Before-and-after change records

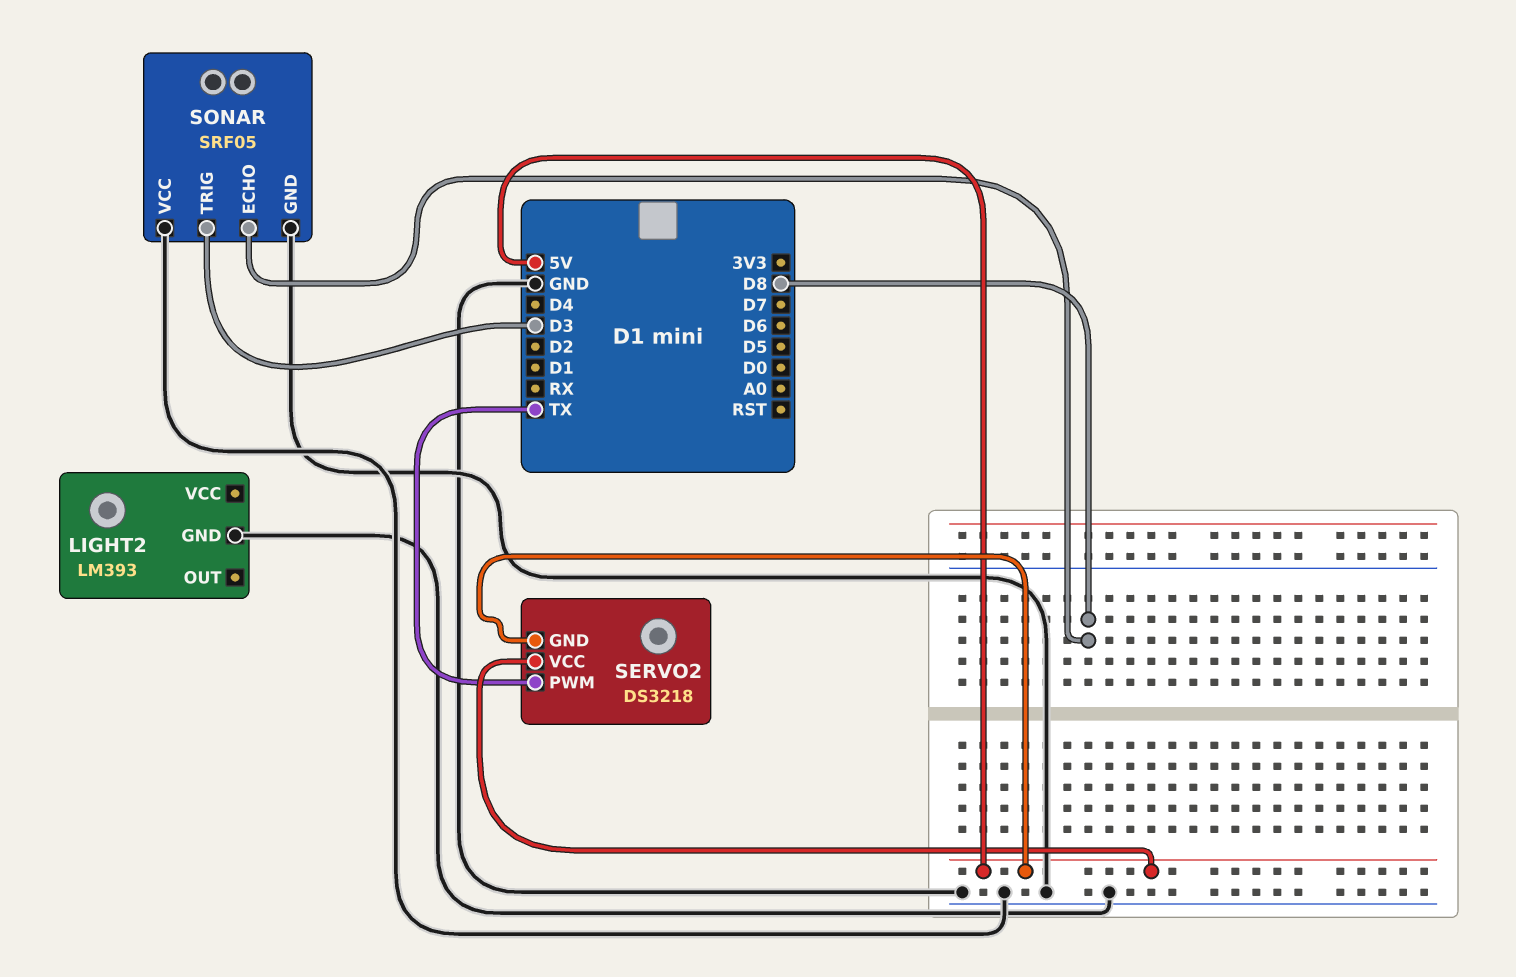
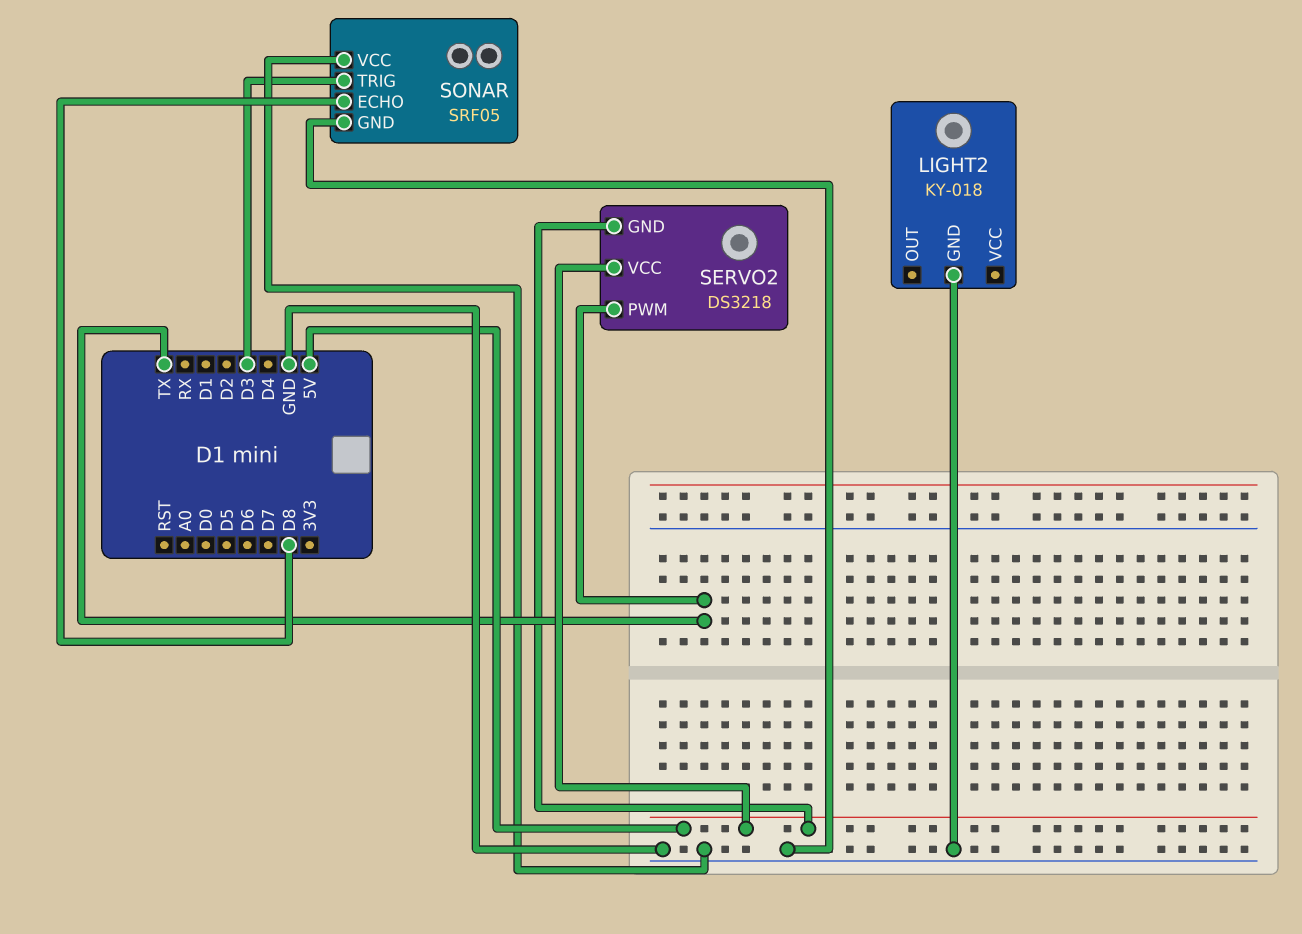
LIGHT2: LM393 -> KY-018

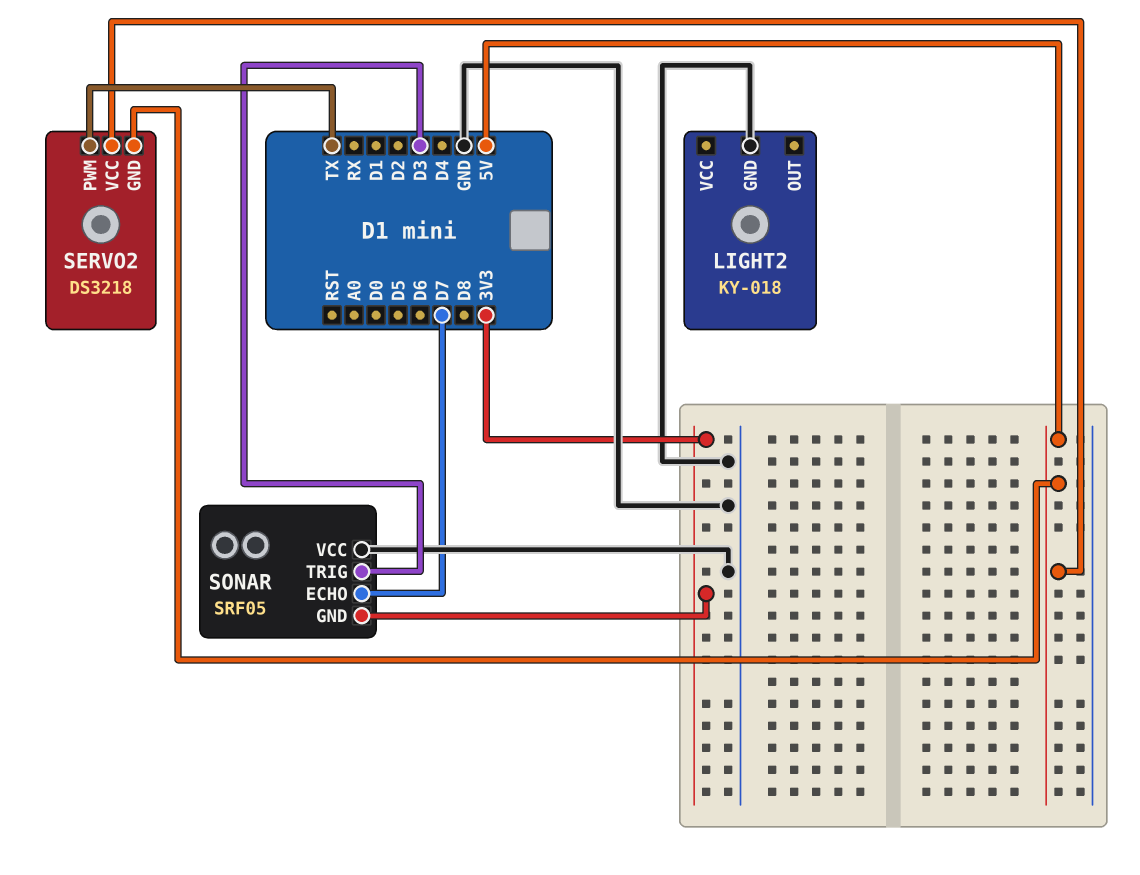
SONAR pin ECHO: D8 -> D7
SONAR pin GND: GND -> 3V3

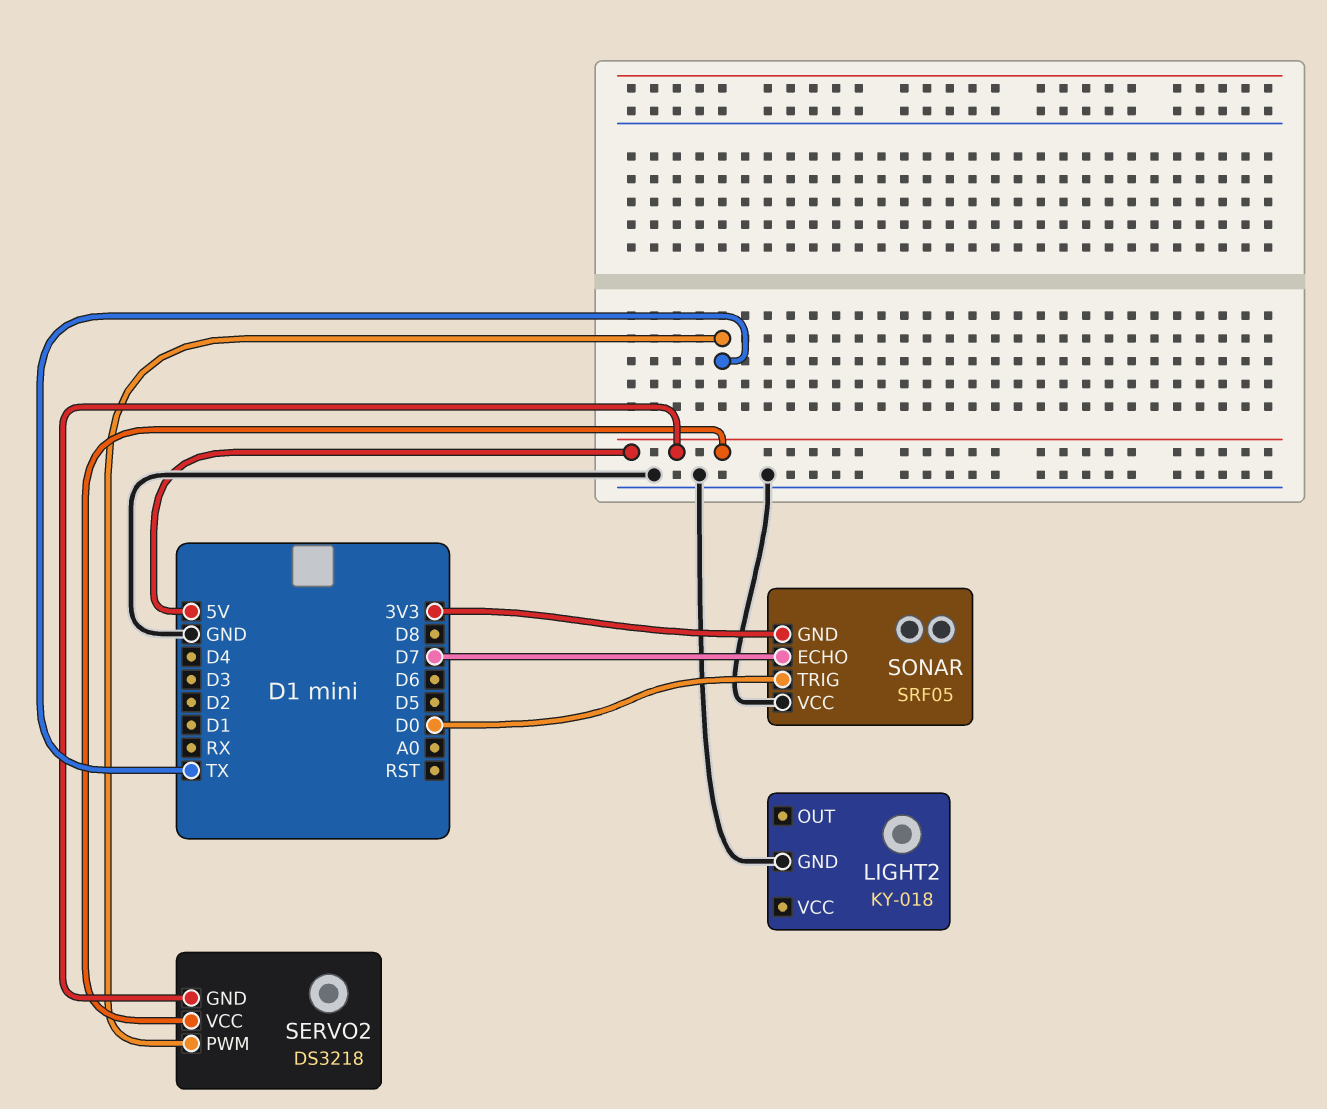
SONAR pin TRIG: D3 -> D0

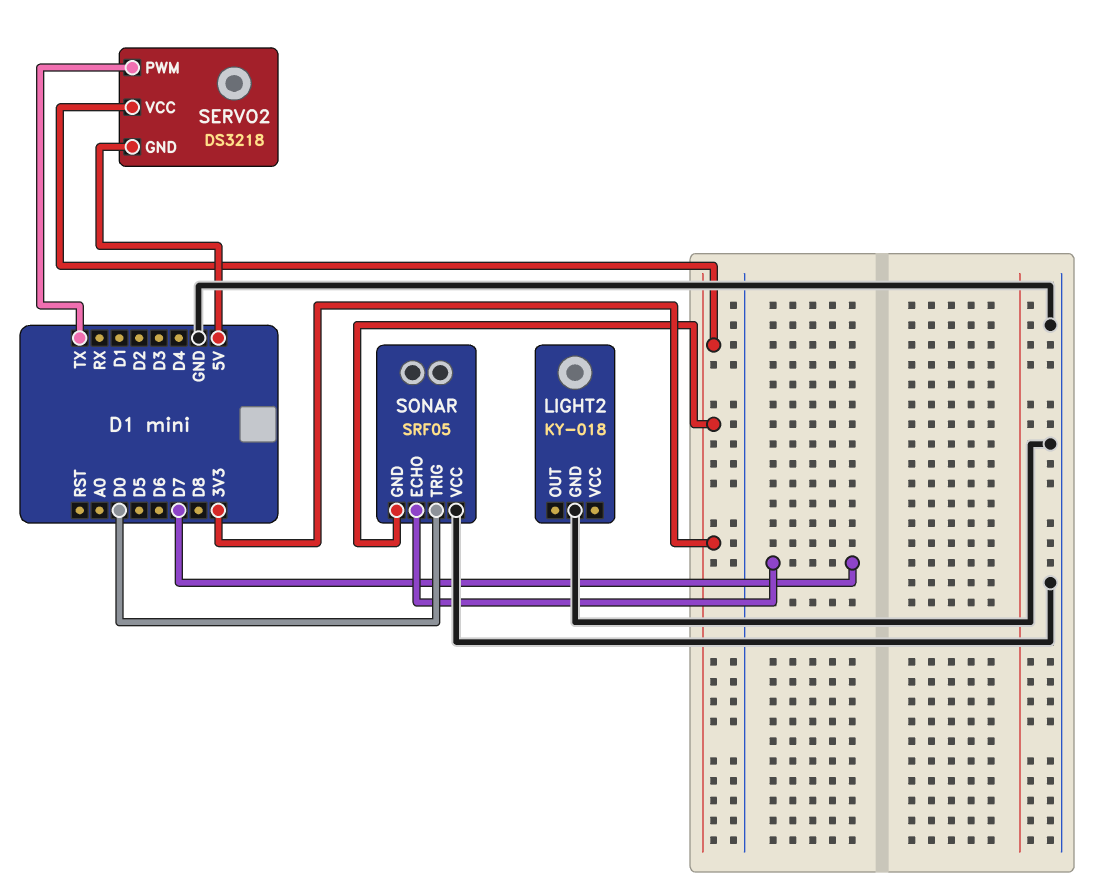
SERVO2 pin VCC: 5V -> 3V3

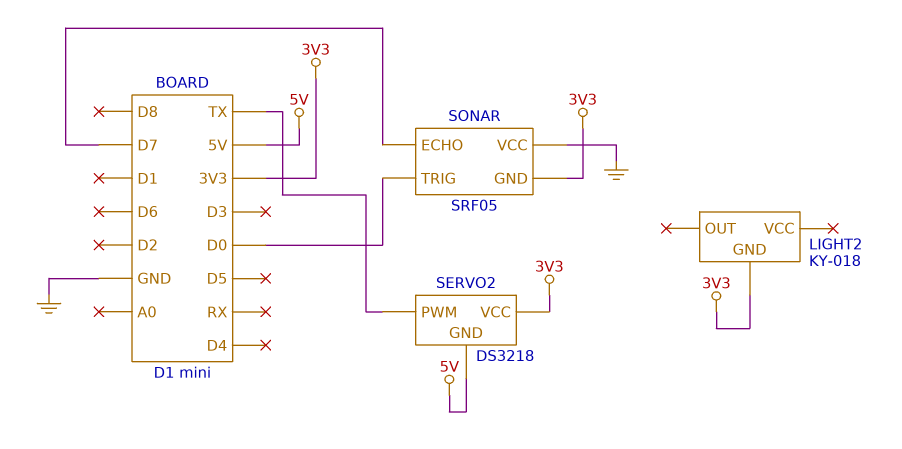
LIGHT2 pin GND: GND -> 3V3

- [TASK GOAL]
Could you transcribe every entry above exactly, leaving out the images?

- [EXERCISE RESPONSE]
LIGHT2: LM393 -> KY-018

SONAR pin ECHO: D8 -> D7
SONAR pin GND: GND -> 3V3

SONAR pin TRIG: D3 -> D0

SERVO2 pin VCC: 5V -> 3V3

LIGHT2 pin GND: GND -> 3V3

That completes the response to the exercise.